◆ **Task description**:
Look for "black" in each line of the records, and copy the lines that have it.

[Entries taken from a collection]
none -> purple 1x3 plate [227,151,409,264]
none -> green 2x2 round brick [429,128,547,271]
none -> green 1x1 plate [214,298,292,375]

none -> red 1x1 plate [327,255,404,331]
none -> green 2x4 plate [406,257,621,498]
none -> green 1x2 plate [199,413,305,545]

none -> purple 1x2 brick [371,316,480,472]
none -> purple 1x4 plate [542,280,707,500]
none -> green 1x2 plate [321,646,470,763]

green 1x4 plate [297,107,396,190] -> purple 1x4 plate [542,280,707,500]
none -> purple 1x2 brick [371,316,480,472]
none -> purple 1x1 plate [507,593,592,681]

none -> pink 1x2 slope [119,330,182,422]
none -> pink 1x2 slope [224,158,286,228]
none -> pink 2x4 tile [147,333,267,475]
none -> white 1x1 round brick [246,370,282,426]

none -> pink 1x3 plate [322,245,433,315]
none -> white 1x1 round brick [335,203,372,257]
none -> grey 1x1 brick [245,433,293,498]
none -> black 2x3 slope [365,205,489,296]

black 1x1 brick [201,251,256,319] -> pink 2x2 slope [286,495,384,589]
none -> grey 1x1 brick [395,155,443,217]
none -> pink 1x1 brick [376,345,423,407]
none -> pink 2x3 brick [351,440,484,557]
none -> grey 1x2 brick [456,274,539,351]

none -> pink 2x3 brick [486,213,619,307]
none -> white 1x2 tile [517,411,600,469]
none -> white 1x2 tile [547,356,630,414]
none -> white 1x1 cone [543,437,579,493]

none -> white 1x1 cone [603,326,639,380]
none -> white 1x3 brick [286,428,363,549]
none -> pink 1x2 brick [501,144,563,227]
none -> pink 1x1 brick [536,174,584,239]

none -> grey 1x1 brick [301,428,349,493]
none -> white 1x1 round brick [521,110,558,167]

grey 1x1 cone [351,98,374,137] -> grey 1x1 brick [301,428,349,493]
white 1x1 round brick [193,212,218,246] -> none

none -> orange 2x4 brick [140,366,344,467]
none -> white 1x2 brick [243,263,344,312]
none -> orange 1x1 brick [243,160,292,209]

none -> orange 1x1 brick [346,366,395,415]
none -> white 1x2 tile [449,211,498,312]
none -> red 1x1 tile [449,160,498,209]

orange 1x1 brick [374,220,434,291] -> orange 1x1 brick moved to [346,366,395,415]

◆ **Exercise response**:
none -> black 2x3 slope [365,205,489,296]
black 1x1 brick [201,251,256,319] -> pink 2x2 slope [286,495,384,589]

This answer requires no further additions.